__Description of the task__: Please count the lines in the items below that contain the string "downbow", with case counting, and give only that number.

-------- Dataset extract

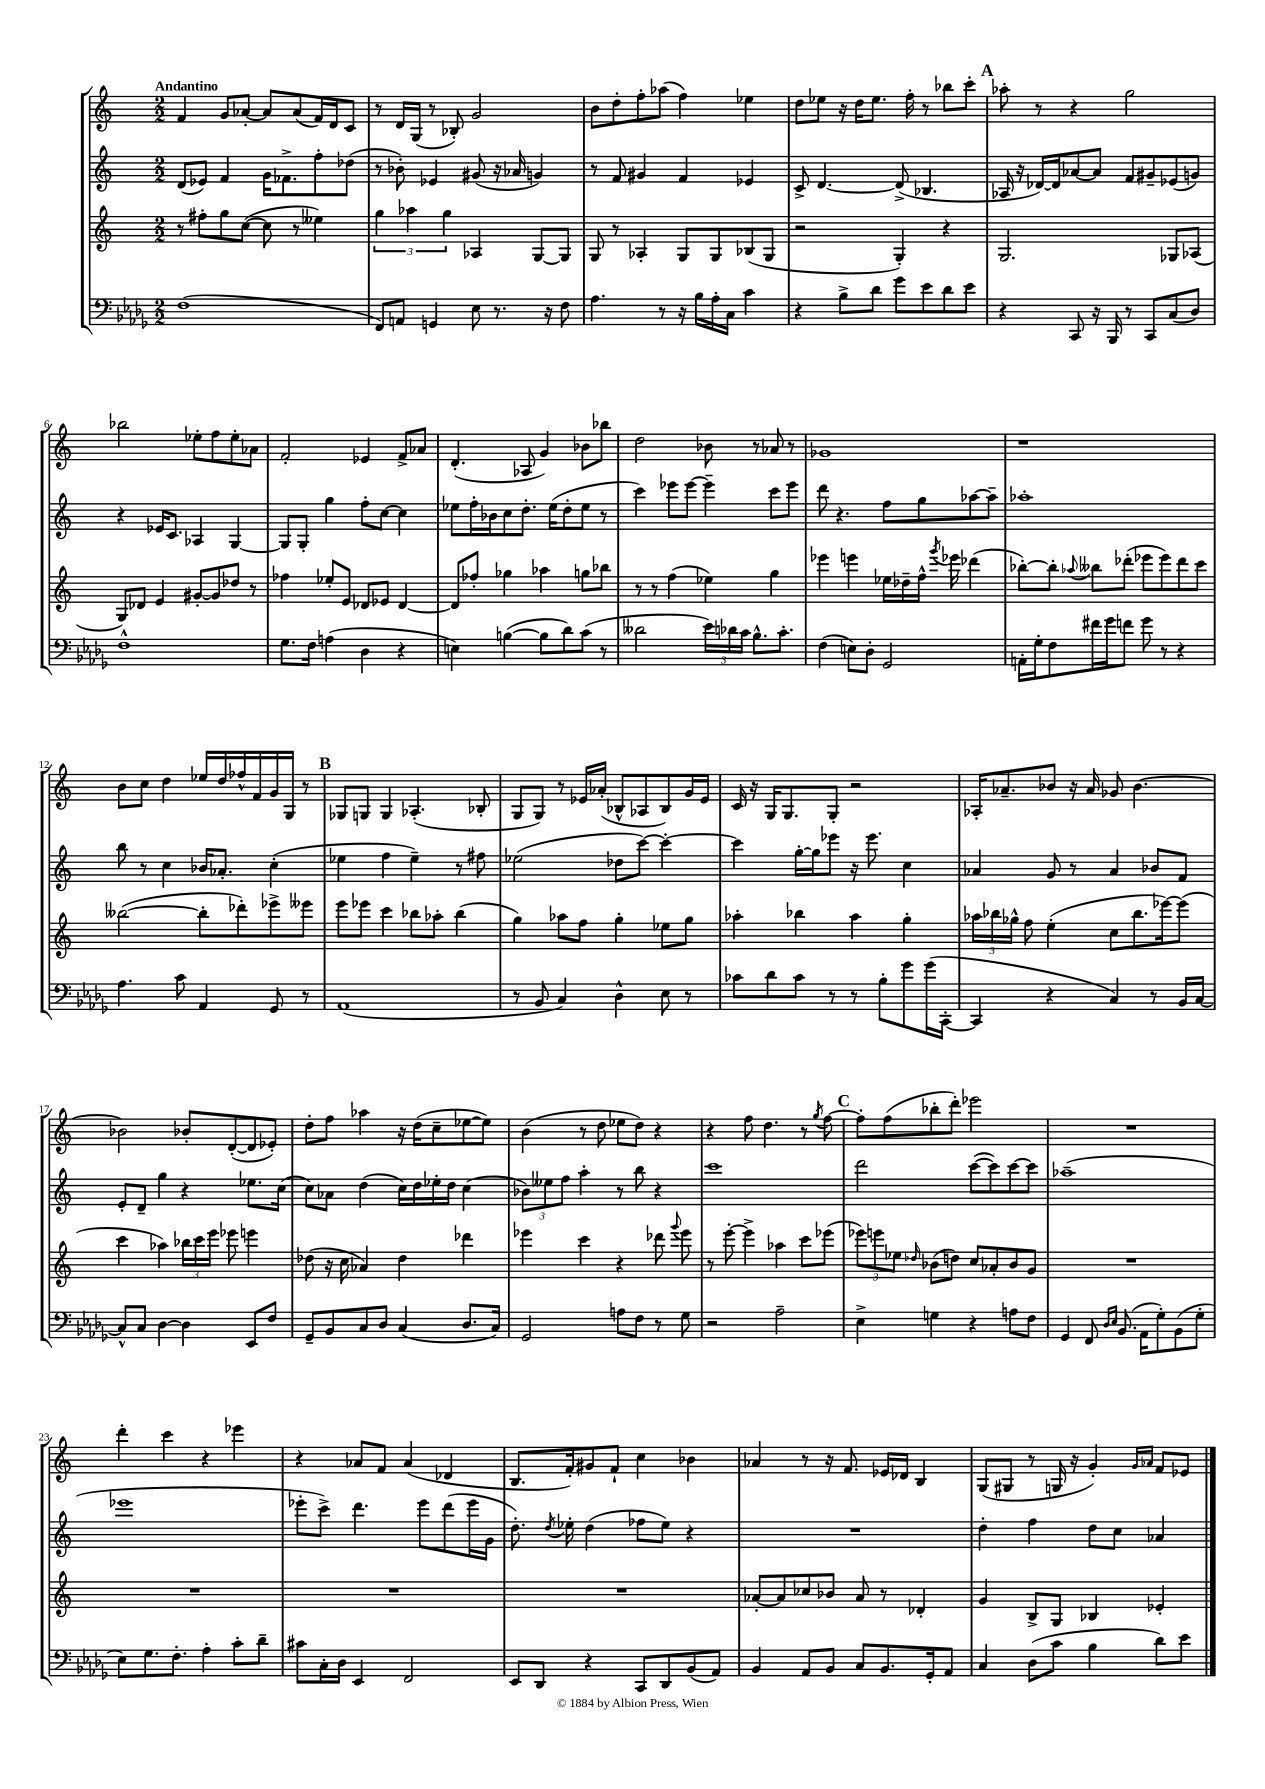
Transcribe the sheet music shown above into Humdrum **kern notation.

----------------
-------- Dataset extract

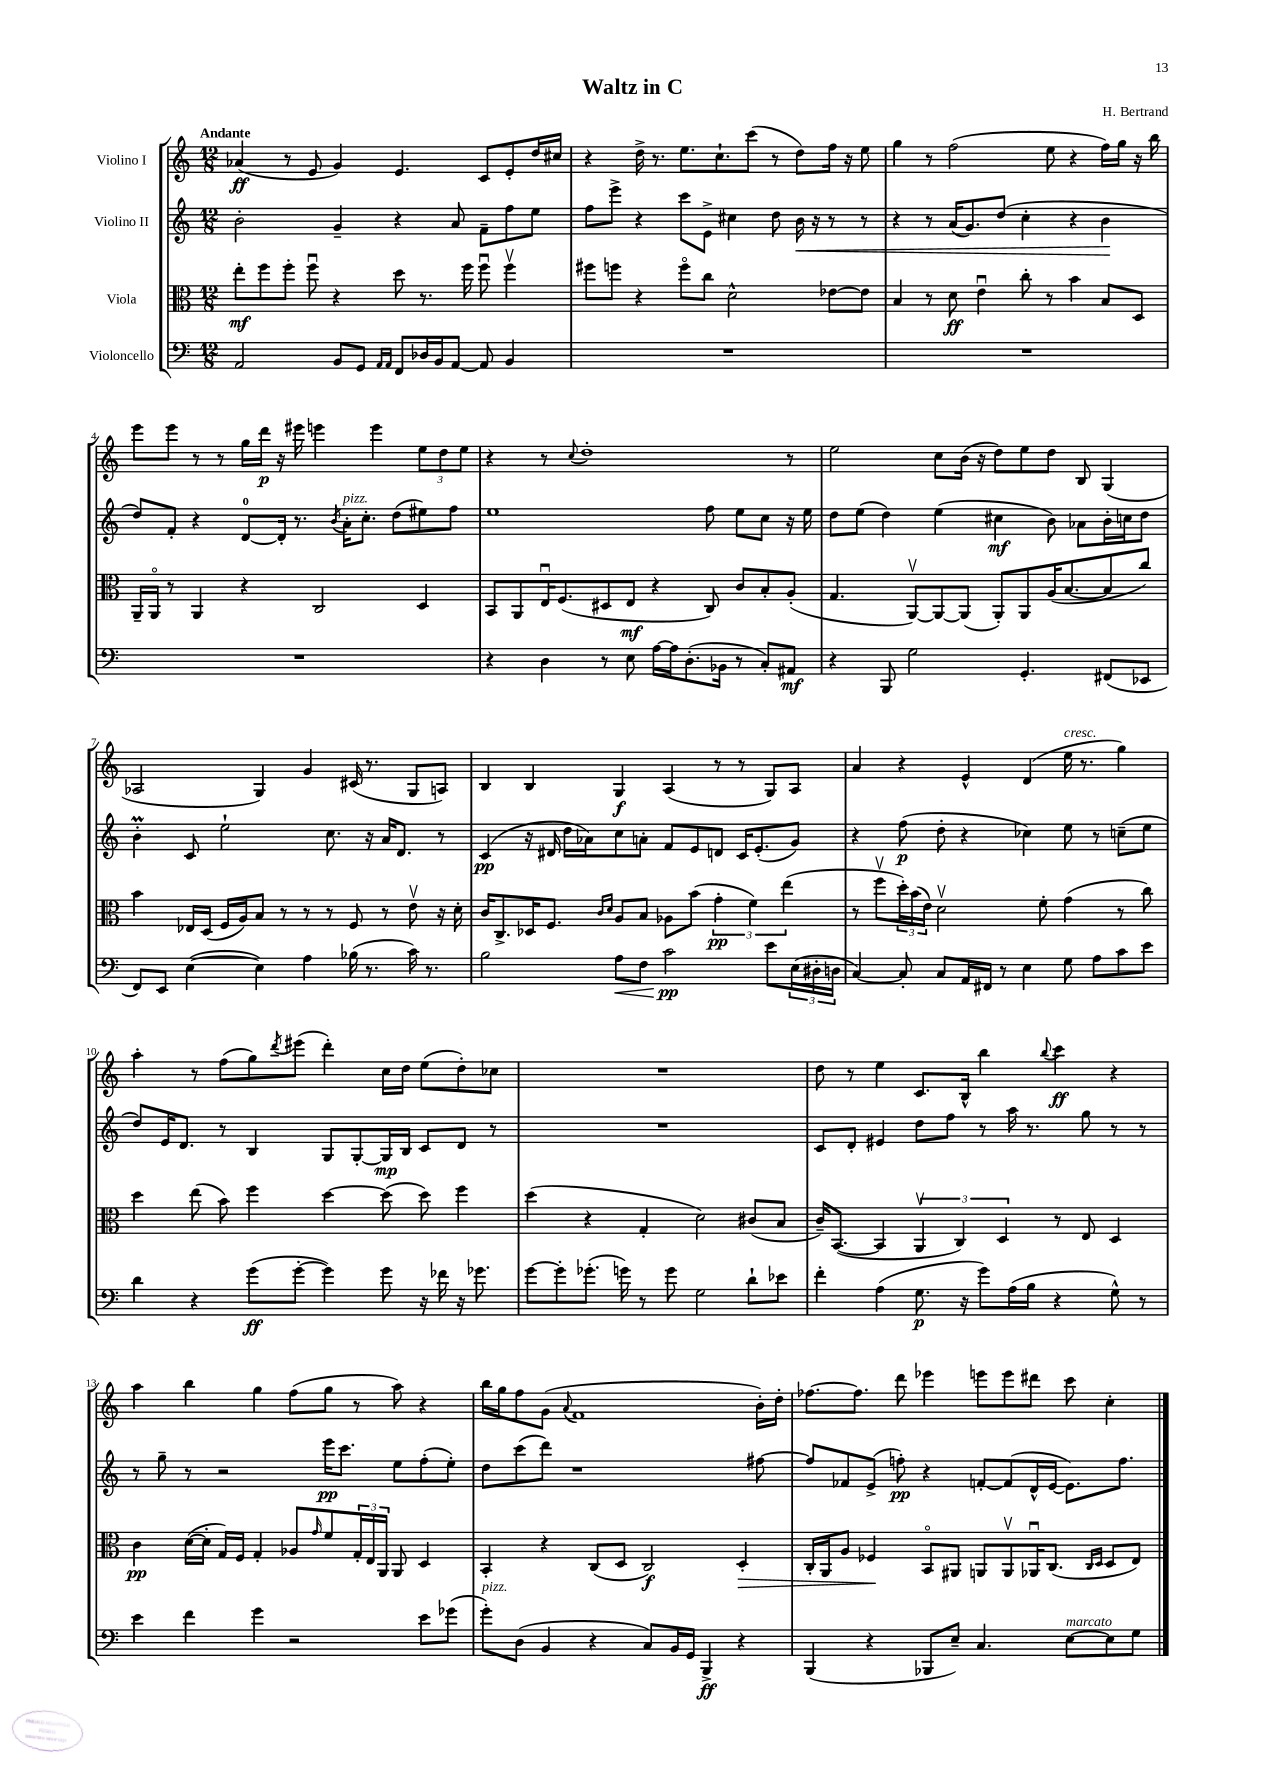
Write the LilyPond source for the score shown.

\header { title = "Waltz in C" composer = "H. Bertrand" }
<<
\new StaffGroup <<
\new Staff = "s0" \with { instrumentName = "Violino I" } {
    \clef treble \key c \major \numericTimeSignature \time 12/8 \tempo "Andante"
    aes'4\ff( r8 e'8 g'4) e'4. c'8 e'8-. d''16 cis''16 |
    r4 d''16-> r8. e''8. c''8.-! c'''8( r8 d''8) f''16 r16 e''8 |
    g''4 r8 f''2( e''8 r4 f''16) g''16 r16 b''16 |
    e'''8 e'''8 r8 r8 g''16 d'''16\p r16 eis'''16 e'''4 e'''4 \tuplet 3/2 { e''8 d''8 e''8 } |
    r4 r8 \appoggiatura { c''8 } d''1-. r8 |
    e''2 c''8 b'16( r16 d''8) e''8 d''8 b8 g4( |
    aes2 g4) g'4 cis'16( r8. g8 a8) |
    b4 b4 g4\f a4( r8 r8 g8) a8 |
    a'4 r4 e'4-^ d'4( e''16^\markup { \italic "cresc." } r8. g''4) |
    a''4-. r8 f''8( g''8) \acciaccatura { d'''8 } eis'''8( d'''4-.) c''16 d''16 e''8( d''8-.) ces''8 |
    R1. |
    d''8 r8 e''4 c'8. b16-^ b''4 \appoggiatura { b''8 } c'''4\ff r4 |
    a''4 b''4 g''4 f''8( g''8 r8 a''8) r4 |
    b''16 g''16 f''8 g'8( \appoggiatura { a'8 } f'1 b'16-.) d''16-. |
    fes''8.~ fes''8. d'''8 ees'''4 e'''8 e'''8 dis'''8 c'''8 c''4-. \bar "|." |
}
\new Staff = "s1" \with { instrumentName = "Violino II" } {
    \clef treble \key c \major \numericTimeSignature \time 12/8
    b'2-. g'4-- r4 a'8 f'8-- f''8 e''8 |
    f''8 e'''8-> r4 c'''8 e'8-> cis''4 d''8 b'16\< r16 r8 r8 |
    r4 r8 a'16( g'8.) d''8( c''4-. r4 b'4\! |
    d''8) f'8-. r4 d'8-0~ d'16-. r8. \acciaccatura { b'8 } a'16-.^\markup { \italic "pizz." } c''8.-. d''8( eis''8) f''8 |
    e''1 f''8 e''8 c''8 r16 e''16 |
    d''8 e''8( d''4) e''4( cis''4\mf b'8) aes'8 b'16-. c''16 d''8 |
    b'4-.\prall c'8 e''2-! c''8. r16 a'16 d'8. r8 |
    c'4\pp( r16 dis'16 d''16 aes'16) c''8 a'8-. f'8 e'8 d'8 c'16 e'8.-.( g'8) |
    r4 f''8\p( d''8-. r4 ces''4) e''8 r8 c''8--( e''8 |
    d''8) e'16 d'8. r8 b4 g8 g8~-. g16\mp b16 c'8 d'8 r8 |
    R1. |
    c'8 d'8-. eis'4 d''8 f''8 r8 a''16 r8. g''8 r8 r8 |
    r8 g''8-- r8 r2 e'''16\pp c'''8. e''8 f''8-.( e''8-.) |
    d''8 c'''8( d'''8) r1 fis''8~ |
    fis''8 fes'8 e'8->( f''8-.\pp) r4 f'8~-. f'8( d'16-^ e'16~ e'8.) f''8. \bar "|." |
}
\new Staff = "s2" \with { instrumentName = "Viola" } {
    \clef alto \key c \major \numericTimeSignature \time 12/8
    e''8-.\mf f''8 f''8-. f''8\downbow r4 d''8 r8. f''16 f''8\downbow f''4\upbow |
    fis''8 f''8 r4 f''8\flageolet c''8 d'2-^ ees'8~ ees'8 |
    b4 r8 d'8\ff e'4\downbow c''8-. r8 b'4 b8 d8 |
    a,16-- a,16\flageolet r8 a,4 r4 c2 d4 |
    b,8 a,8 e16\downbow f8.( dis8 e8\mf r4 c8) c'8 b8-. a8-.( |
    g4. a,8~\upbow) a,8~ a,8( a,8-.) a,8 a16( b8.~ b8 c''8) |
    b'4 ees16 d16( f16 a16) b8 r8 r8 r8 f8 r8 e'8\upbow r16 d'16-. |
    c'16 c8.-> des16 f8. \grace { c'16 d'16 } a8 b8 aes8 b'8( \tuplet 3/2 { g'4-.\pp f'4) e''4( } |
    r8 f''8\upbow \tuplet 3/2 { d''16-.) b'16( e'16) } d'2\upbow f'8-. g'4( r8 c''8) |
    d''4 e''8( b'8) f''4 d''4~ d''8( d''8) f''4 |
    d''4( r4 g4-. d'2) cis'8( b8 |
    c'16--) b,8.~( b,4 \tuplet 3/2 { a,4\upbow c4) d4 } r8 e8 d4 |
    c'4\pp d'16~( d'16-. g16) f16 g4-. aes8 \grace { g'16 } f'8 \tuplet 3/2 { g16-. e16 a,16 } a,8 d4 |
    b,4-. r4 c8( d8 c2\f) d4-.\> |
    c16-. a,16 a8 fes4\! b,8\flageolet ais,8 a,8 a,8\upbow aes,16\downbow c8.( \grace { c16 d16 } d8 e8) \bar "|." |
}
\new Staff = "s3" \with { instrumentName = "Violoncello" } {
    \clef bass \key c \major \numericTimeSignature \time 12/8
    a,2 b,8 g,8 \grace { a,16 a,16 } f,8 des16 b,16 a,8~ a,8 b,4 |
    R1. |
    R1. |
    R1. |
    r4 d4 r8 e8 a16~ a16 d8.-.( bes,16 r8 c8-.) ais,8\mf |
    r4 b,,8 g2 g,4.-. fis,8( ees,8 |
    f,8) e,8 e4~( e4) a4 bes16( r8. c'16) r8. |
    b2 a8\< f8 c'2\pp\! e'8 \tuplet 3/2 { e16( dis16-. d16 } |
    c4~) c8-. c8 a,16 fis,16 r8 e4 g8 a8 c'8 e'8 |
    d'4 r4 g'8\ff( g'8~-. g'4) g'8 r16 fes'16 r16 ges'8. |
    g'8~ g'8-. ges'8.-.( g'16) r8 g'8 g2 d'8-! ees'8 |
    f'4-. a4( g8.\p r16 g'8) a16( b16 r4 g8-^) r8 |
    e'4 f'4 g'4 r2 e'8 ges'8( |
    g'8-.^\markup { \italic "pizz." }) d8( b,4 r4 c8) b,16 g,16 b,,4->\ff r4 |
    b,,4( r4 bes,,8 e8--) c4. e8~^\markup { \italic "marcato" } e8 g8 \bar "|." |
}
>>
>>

----------------
-------- Dataset extract

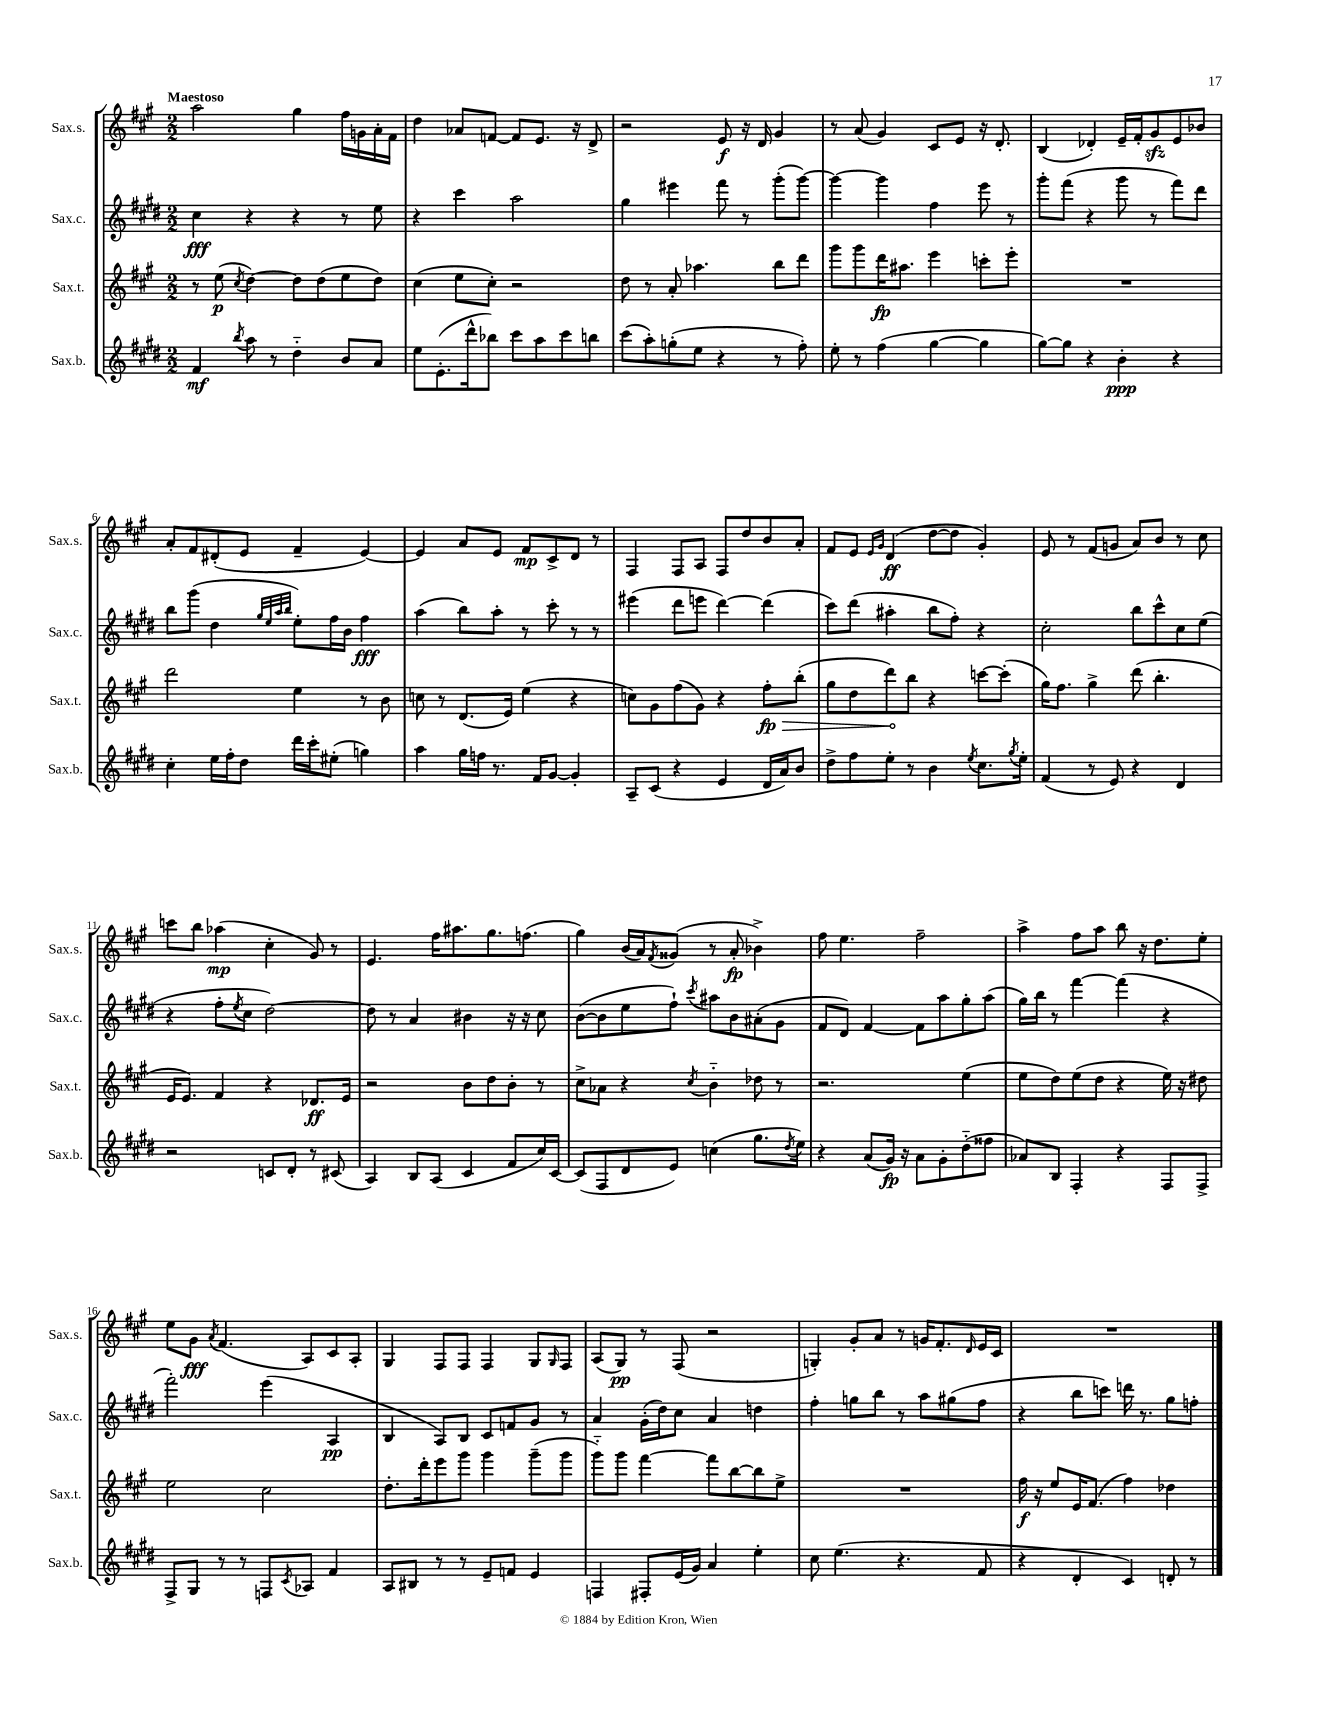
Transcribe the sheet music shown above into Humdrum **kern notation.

----------------

__Output for this task__: 4